--- Dataset records ---
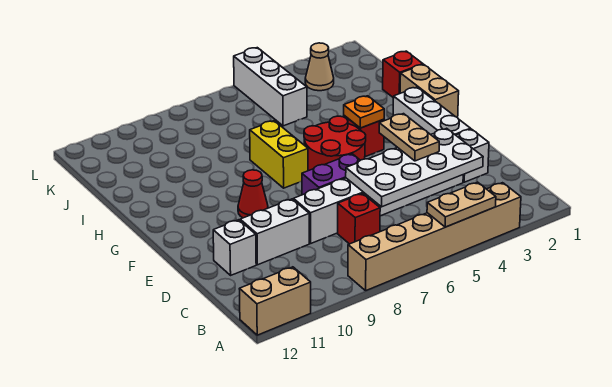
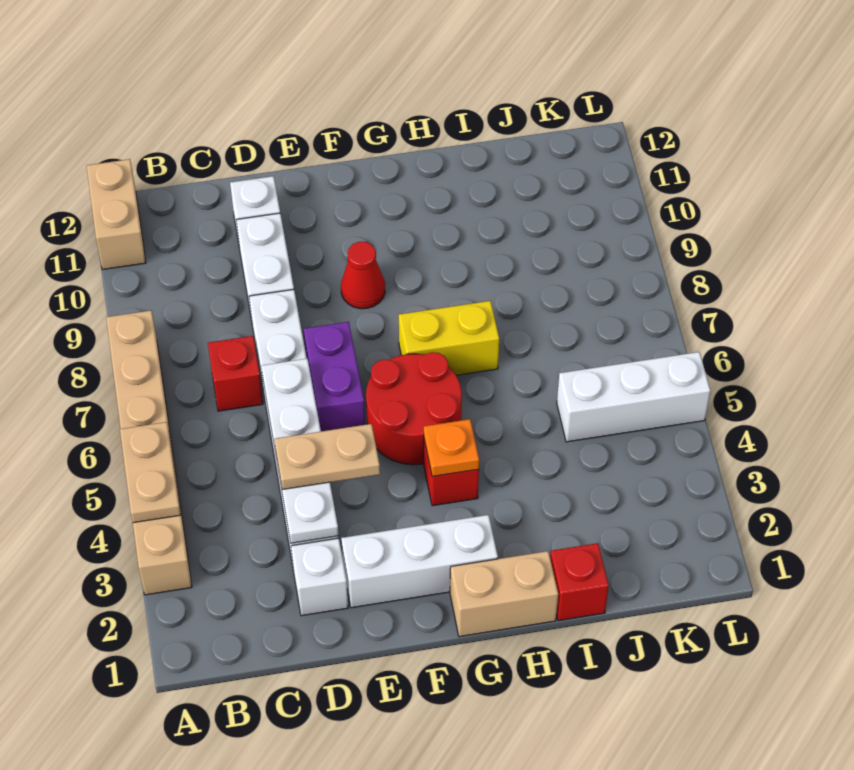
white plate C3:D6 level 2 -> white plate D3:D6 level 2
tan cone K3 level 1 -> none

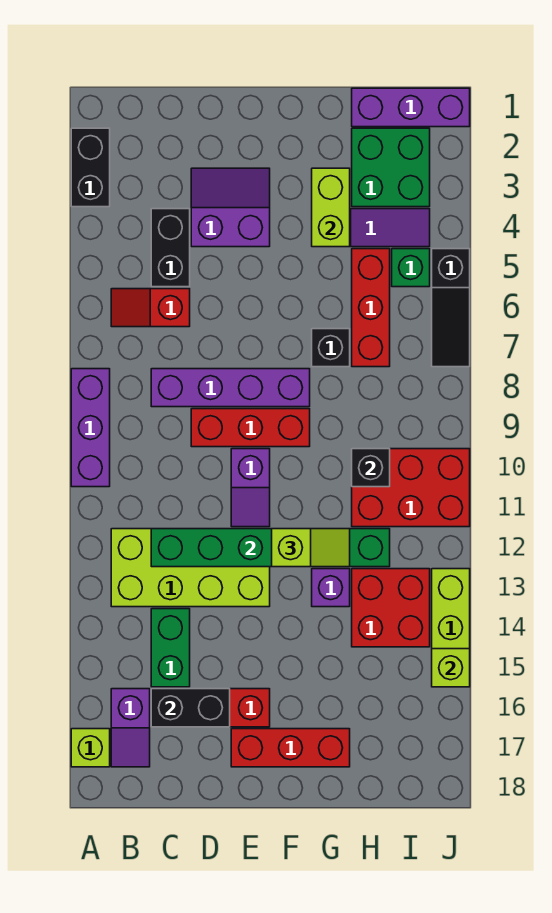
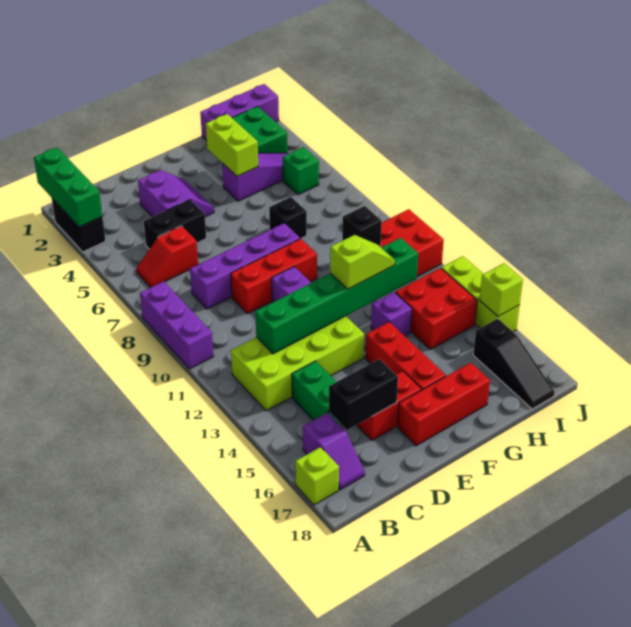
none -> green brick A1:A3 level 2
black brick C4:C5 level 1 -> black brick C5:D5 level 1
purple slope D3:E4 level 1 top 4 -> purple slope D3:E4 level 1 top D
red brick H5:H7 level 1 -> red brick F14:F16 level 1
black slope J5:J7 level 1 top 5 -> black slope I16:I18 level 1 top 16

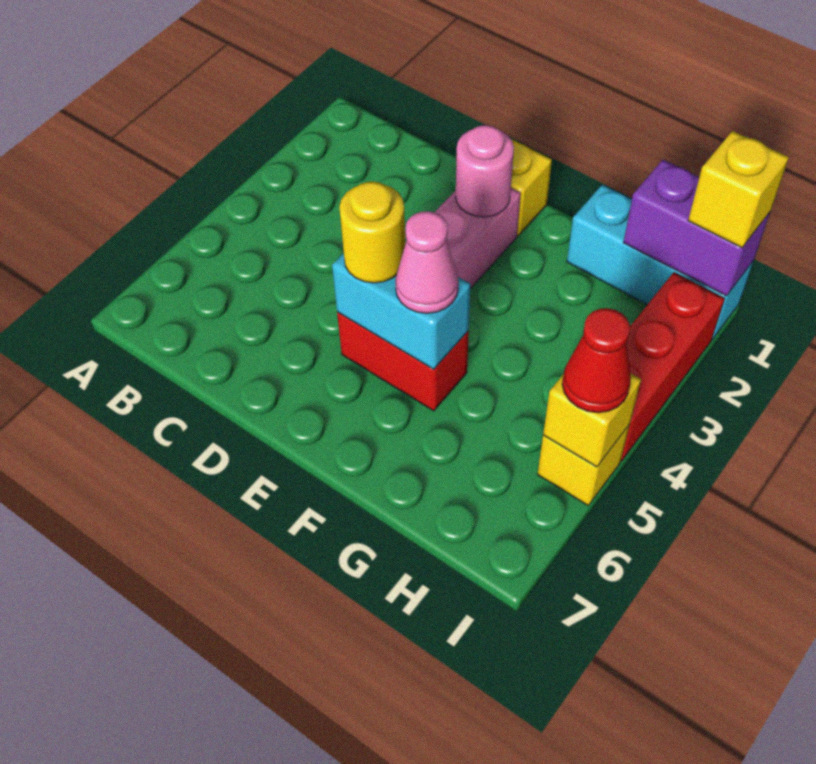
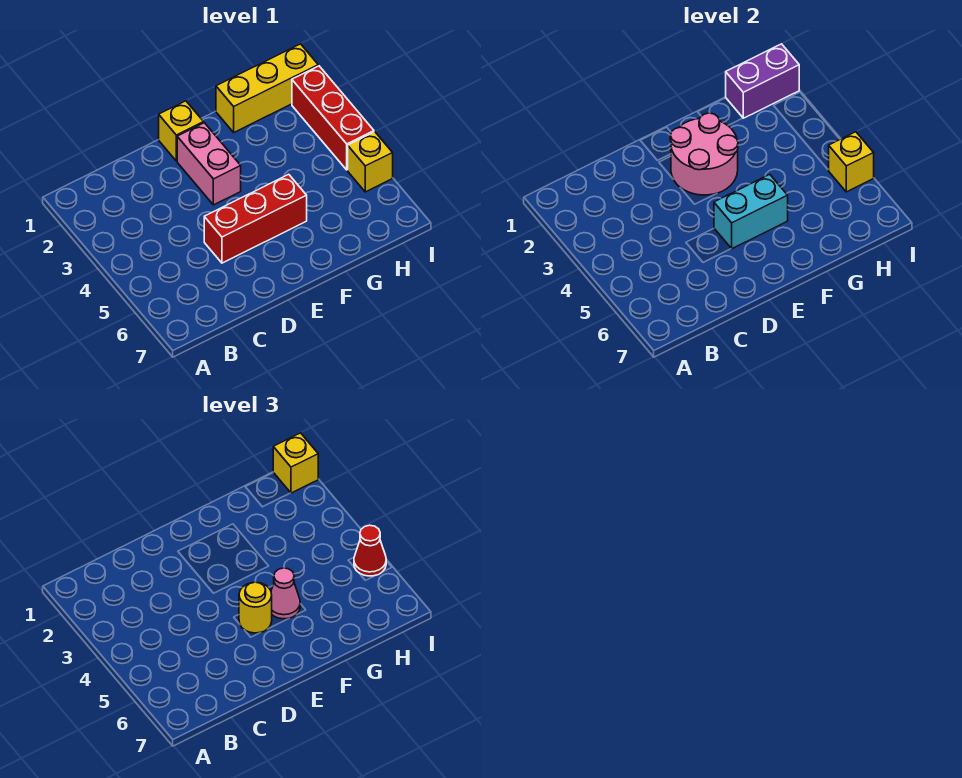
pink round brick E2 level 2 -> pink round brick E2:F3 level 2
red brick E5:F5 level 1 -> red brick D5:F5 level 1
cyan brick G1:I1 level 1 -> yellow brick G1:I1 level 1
--
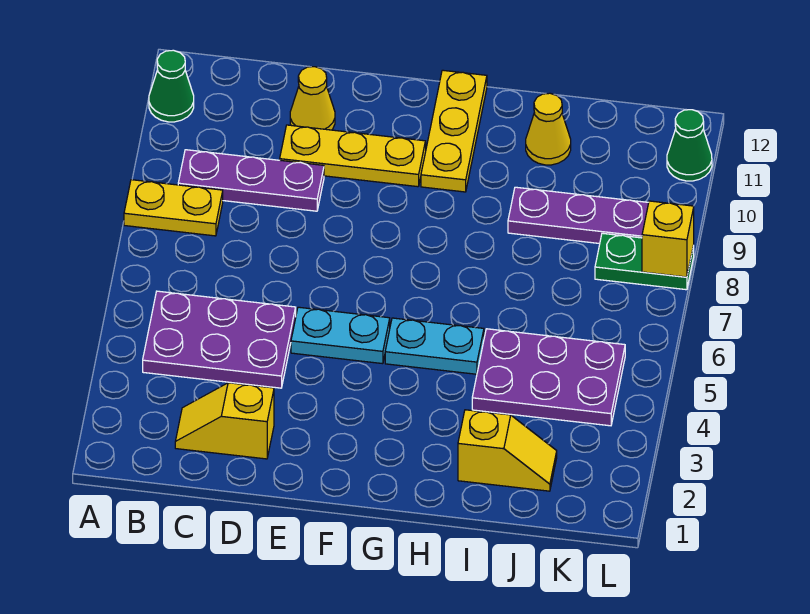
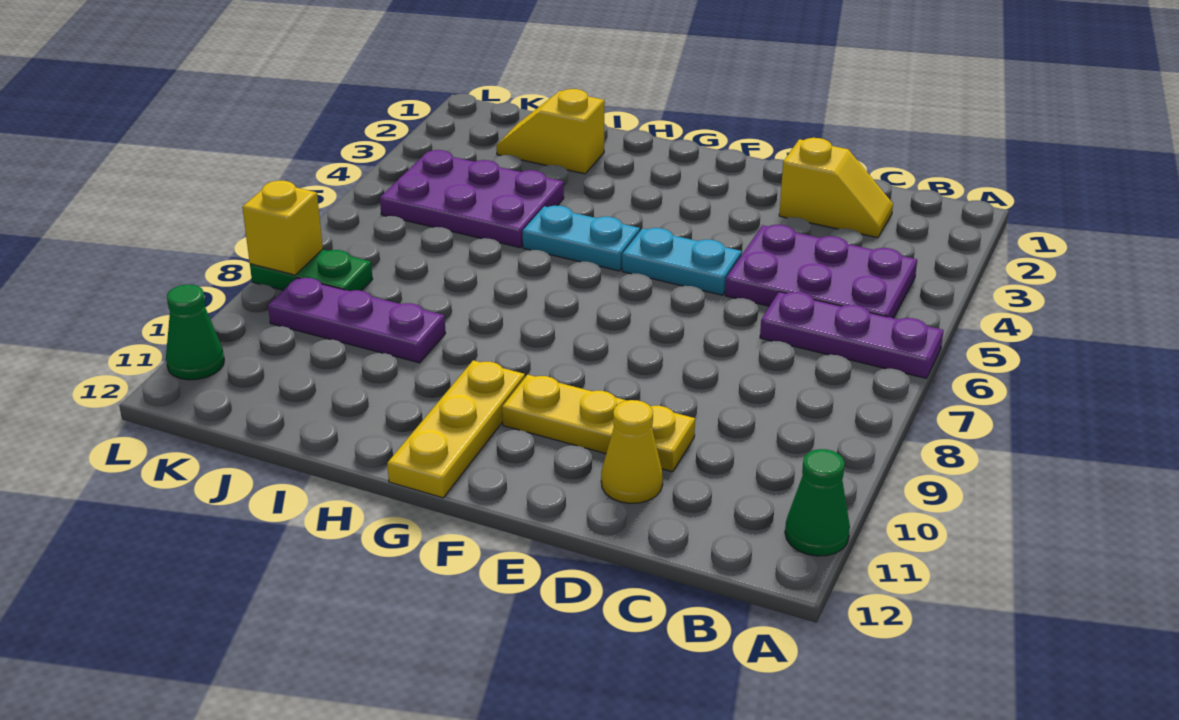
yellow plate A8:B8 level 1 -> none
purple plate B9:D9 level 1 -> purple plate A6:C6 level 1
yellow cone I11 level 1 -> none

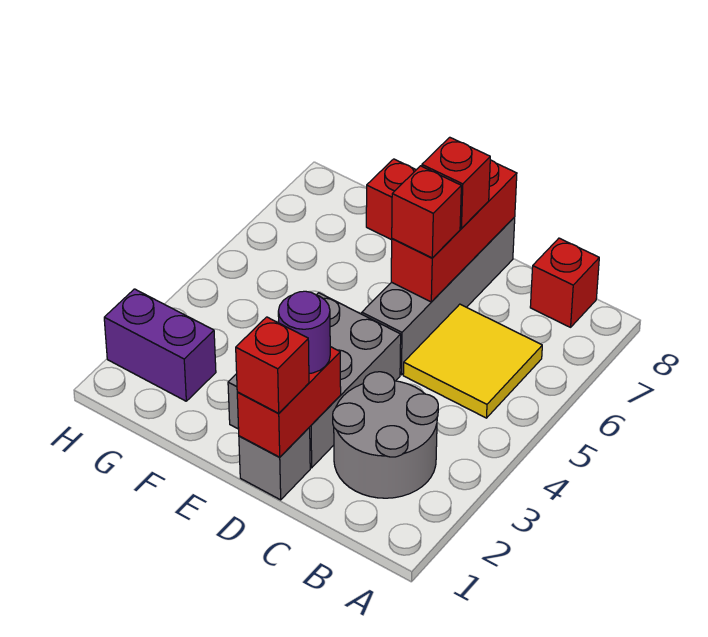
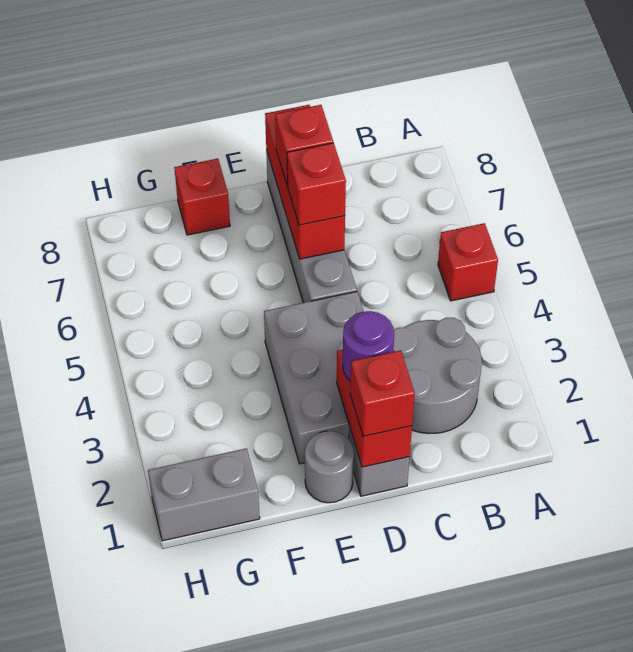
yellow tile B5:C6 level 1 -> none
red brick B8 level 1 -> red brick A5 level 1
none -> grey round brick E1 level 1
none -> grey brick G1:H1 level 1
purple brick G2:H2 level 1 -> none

--- Task instructions ---
From the listing above, repeat only the lines between the line containing "yellow cone I11 level 1 -> none" and the line containing "purple brick G2:H2 level 1 -> none", those two included. Pictures are not part of the copy.

--- Expected output ---
yellow cone I11 level 1 -> none

yellow tile B5:C6 level 1 -> none
red brick B8 level 1 -> red brick A5 level 1
none -> grey round brick E1 level 1
none -> grey brick G1:H1 level 1
purple brick G2:H2 level 1 -> none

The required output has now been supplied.